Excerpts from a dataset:
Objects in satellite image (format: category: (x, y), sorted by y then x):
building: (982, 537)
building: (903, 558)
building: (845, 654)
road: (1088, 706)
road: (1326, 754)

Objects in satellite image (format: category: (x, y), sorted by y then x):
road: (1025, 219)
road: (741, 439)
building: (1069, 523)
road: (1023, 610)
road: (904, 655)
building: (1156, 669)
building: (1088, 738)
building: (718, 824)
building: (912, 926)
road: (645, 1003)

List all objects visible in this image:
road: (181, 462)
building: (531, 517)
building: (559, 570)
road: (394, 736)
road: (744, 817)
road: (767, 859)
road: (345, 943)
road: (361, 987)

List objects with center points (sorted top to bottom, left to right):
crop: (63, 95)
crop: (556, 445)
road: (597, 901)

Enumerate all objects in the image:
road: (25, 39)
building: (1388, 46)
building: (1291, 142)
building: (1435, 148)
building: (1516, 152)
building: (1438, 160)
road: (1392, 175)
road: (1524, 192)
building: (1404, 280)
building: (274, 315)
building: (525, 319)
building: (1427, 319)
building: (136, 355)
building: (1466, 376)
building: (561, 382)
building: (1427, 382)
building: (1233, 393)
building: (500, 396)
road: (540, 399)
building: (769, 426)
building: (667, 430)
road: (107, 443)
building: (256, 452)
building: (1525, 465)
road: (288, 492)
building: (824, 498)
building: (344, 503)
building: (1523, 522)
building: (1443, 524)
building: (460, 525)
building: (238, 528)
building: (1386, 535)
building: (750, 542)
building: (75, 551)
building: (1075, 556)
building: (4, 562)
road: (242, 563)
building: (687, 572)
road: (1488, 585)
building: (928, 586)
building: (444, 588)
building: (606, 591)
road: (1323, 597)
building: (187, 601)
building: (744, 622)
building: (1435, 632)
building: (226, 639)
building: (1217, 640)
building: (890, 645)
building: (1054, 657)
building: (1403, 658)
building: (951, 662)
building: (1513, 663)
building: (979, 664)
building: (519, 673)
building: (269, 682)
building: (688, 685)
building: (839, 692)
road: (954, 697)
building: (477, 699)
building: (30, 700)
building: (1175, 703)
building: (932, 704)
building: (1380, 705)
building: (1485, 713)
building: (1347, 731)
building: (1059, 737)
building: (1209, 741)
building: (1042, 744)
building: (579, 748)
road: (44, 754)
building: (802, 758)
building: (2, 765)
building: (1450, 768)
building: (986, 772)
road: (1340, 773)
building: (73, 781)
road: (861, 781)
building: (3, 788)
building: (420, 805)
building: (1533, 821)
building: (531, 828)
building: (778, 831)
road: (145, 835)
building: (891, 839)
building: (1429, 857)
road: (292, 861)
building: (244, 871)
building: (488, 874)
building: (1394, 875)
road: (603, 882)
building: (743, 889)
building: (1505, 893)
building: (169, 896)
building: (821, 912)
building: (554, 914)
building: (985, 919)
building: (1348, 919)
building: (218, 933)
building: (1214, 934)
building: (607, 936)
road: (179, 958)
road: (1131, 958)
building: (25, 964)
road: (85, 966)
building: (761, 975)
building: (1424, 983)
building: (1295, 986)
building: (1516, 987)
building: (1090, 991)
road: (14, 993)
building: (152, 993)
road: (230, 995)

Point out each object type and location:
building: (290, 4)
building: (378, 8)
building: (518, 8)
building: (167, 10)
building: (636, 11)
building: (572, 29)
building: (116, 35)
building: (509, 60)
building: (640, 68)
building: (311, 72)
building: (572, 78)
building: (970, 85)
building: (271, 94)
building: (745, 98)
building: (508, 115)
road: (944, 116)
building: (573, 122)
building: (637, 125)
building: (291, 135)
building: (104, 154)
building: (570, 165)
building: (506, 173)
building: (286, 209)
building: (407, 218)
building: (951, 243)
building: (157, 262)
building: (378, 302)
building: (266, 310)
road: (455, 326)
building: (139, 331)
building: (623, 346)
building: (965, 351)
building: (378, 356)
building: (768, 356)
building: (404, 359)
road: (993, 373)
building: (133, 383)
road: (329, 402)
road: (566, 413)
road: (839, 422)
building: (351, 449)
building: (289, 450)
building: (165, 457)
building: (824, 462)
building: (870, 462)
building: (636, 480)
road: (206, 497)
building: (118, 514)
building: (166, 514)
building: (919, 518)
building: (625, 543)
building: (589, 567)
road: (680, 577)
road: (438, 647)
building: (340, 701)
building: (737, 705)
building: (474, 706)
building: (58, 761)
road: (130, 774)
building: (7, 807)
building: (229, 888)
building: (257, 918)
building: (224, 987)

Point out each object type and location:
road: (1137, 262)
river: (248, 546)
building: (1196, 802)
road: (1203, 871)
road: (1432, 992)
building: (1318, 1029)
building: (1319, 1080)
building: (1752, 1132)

Task prompt: Your answer must be every record above, set down exactly as written.

Task answer:
Objects in satellite image (format: category: (x, y), sorted by y then x):
building: (982, 537)
building: (903, 558)
building: (845, 654)
road: (1088, 706)
road: (1326, 754)

Objects in satellite image (format: category: (x, y), sorted by y then x):
road: (1025, 219)
road: (741, 439)
building: (1069, 523)
road: (1023, 610)
road: (904, 655)
building: (1156, 669)
building: (1088, 738)
building: (718, 824)
building: (912, 926)
road: (645, 1003)

List all objects visible in this image:
road: (181, 462)
building: (531, 517)
building: (559, 570)
road: (394, 736)
road: (744, 817)
road: (767, 859)
road: (345, 943)
road: (361, 987)

List objects with center points (sorted top to bottom, left to right):
crop: (63, 95)
crop: (556, 445)
road: (597, 901)

Enumerate all objects in the image:
road: (25, 39)
building: (1388, 46)
building: (1291, 142)
building: (1435, 148)
building: (1516, 152)
building: (1438, 160)
road: (1392, 175)
road: (1524, 192)
building: (1404, 280)
building: (274, 315)
building: (525, 319)
building: (1427, 319)
building: (136, 355)
building: (1466, 376)
building: (561, 382)
building: (1427, 382)
building: (1233, 393)
building: (500, 396)
road: (540, 399)
building: (769, 426)
building: (667, 430)
road: (107, 443)
building: (256, 452)
building: (1525, 465)
road: (288, 492)
building: (824, 498)
building: (344, 503)
building: (1523, 522)
building: (1443, 524)
building: (460, 525)
building: (238, 528)
building: (1386, 535)
building: (750, 542)
building: (75, 551)
building: (1075, 556)
building: (4, 562)
road: (242, 563)
building: (687, 572)
road: (1488, 585)
building: (928, 586)
building: (444, 588)
building: (606, 591)
road: (1323, 597)
building: (187, 601)
building: (744, 622)
building: (1435, 632)
building: (226, 639)
building: (1217, 640)
building: (890, 645)
building: (1054, 657)
building: (1403, 658)
building: (951, 662)
building: (1513, 663)
building: (979, 664)
building: (519, 673)
building: (269, 682)
building: (688, 685)
building: (839, 692)
road: (954, 697)
building: (477, 699)
building: (30, 700)
building: (1175, 703)
building: (932, 704)
building: (1380, 705)
building: (1485, 713)
building: (1347, 731)
building: (1059, 737)
building: (1209, 741)
building: (1042, 744)
building: (579, 748)
road: (44, 754)
building: (802, 758)
building: (2, 765)
building: (1450, 768)
building: (986, 772)
road: (1340, 773)
building: (73, 781)
road: (861, 781)
building: (3, 788)
building: (420, 805)
building: (1533, 821)
building: (531, 828)
building: (778, 831)
road: (145, 835)
building: (891, 839)
building: (1429, 857)
road: (292, 861)
building: (244, 871)
building: (488, 874)
building: (1394, 875)
road: (603, 882)
building: (743, 889)
building: (1505, 893)
building: (169, 896)
building: (821, 912)
building: (554, 914)
building: (985, 919)
building: (1348, 919)
building: (218, 933)
building: (1214, 934)
building: (607, 936)
road: (179, 958)
road: (1131, 958)
building: (25, 964)
road: (85, 966)
building: (761, 975)
building: (1424, 983)
building: (1295, 986)
building: (1516, 987)
building: (1090, 991)
road: (14, 993)
building: (152, 993)
road: (230, 995)

Point out each object type and location:
building: (290, 4)
building: (378, 8)
building: (518, 8)
building: (167, 10)
building: (636, 11)
building: (572, 29)
building: (116, 35)
building: (509, 60)
building: (640, 68)
building: (311, 72)
building: (572, 78)
building: (970, 85)
building: (271, 94)
building: (745, 98)
building: (508, 115)
road: (944, 116)
building: (573, 122)
building: (637, 125)
building: (291, 135)
building: (104, 154)
building: (570, 165)
building: (506, 173)
building: (286, 209)
building: (407, 218)
building: (951, 243)
building: (157, 262)
building: (378, 302)
building: (266, 310)
road: (455, 326)
building: (139, 331)
building: (623, 346)
building: (965, 351)
building: (378, 356)
building: (768, 356)
building: (404, 359)
road: (993, 373)
building: (133, 383)
road: (329, 402)
road: (566, 413)
road: (839, 422)
building: (351, 449)
building: (289, 450)
building: (165, 457)
building: (824, 462)
building: (870, 462)
building: (636, 480)
road: (206, 497)
building: (118, 514)
building: (166, 514)
building: (919, 518)
building: (625, 543)
building: (589, 567)
road: (680, 577)
road: (438, 647)
building: (340, 701)
building: (737, 705)
building: (474, 706)
building: (58, 761)
road: (130, 774)
building: (7, 807)
building: (229, 888)
building: (257, 918)
building: (224, 987)

Point out each object type and location:
road: (1137, 262)
river: (248, 546)
building: (1196, 802)
road: (1203, 871)
road: (1432, 992)
building: (1318, 1029)
building: (1319, 1080)
building: (1752, 1132)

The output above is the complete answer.